Can you convert the entries between the lines holding "red semicircle: moved 1 px left, 8 px down" and "red trapezoid: moved", inclusive, into a numbered list, skipping blank lines and leaving out the picture lines?

-- -- --

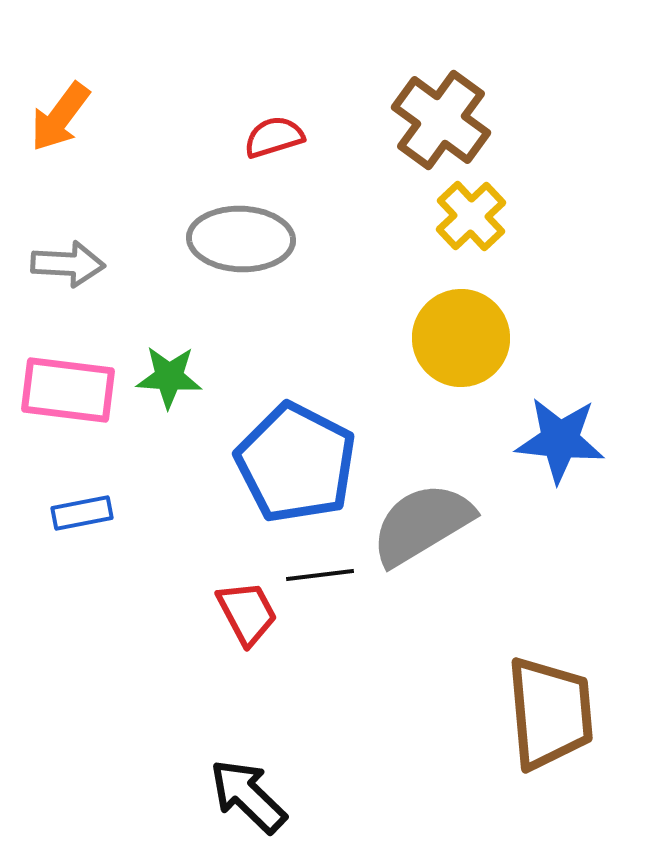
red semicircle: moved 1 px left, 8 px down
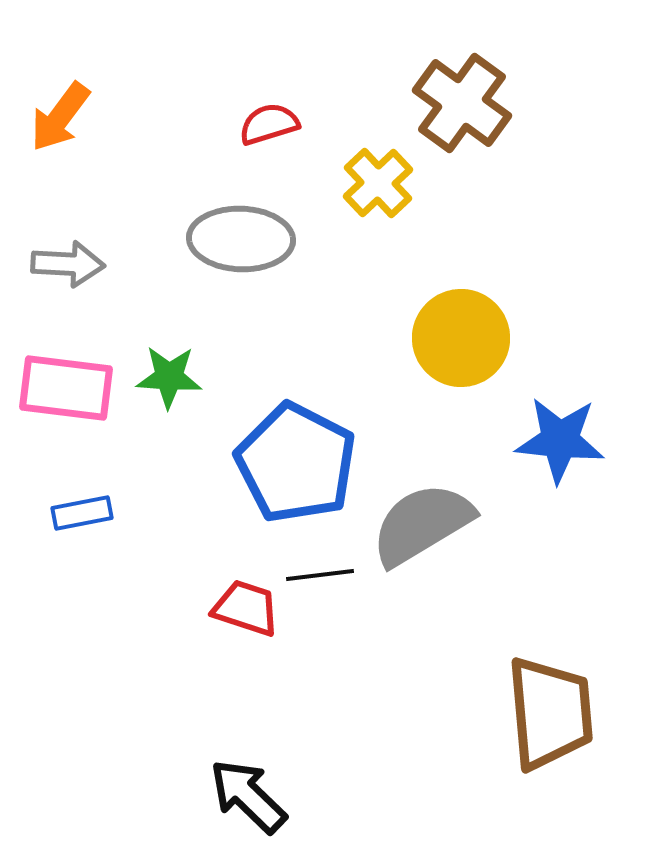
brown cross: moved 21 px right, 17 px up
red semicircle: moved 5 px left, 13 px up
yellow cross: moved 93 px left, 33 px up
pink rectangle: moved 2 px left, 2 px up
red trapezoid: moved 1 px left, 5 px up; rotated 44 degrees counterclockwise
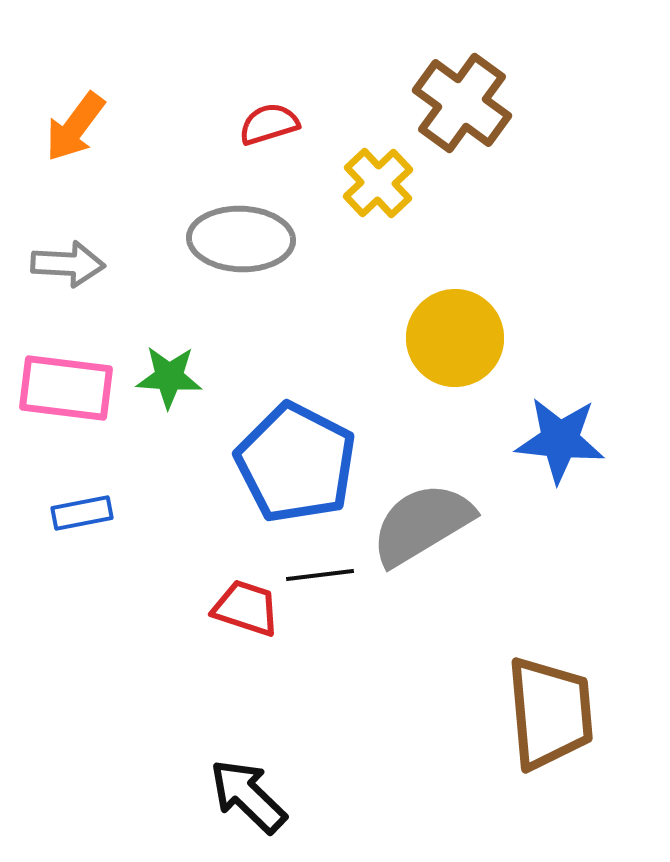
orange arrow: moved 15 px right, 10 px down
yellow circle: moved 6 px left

-- -- --

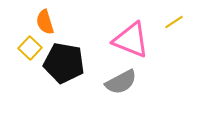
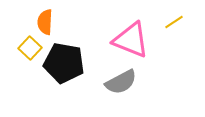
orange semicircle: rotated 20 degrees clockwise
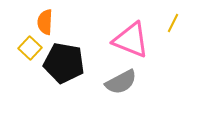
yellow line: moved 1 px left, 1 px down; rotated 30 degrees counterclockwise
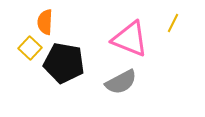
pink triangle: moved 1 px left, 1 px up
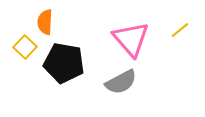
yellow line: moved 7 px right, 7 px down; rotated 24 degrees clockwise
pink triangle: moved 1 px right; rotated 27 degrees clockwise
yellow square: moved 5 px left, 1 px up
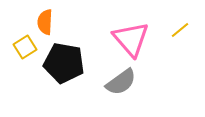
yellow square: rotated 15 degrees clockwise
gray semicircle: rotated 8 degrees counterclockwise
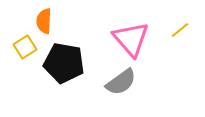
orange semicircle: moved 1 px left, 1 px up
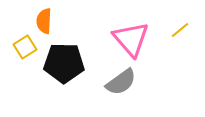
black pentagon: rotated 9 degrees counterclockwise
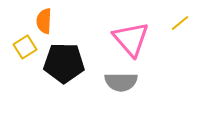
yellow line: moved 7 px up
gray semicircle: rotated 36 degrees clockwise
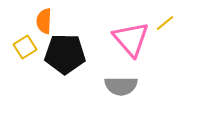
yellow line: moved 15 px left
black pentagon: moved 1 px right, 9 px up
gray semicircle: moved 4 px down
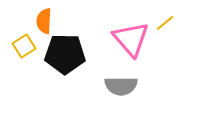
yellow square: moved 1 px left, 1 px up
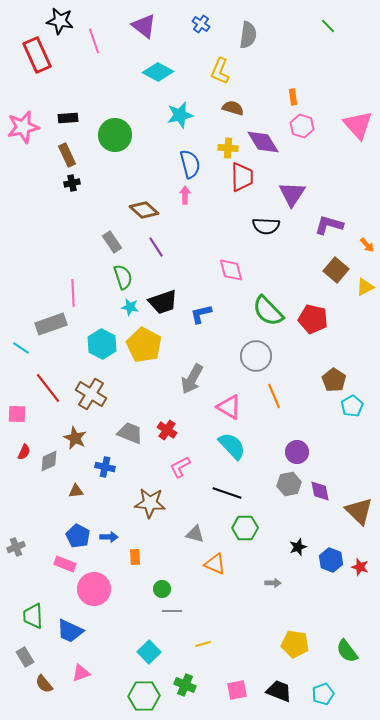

-- -- --

* Solution
1. red semicircle: moved 1 px left, 8 px down
2. brown cross: moved 21 px right, 17 px up
3. red semicircle: moved 5 px left, 13 px up
4. yellow cross: moved 93 px left, 33 px up
5. pink rectangle: moved 2 px left, 2 px up
6. red trapezoid: moved 1 px left, 5 px up; rotated 44 degrees counterclockwise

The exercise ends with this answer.